◆ Work to do ◆
Copy the data precisely, character for character, and leave out every picture.

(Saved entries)
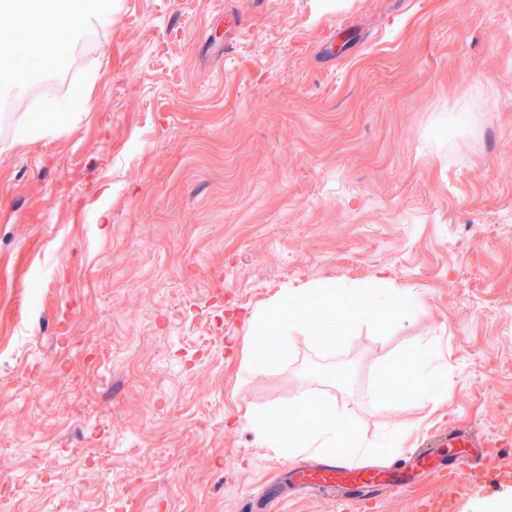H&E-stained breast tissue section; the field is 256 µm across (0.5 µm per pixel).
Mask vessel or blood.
<instances>
[{"label":"vessel or blood","instance_id":"vessel-or-blood-1","mask_svg":"<svg viewBox=\"0 0 512 512\" xmlns=\"http://www.w3.org/2000/svg\"><path fill=\"white\" fill-rule=\"evenodd\" d=\"M421 465L433 463L432 449L425 448L410 453L408 462ZM408 462H392L374 468L337 459L323 463L296 464L287 470V480L294 489L336 496L345 504L368 507L377 497L382 486L403 488L408 481ZM448 469L456 489V498L473 497L496 486L504 477L503 471L486 467L472 456L461 457L450 463ZM456 498L436 497L421 504V512H455Z\"/></svg>","mask_w":512,"mask_h":512}]
</instances>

◆ Answer below ◆
H&E-stained breast tissue section; the field is 256 µm across (0.5 µm per pixel).
Mask vessel or blood.
<instances>
[{"label":"vessel or blood","instance_id":"vessel-or-blood-1","mask_svg":"<svg viewBox=\"0 0 512 512\" xmlns=\"http://www.w3.org/2000/svg\"><path fill=\"white\" fill-rule=\"evenodd\" d=\"M421 465L433 463L432 449L425 448L410 453L408 462ZM408 462H392L374 468L337 459L323 463L296 464L287 470V480L294 489L336 496L345 504L368 507L377 497L382 486L403 488L408 481ZM448 469L456 489V498L473 497L496 486L504 477L503 471L486 467L472 456L461 457L450 463ZM456 498L436 497L421 504V512H455Z\"/></svg>","mask_w":512,"mask_h":512}]
</instances>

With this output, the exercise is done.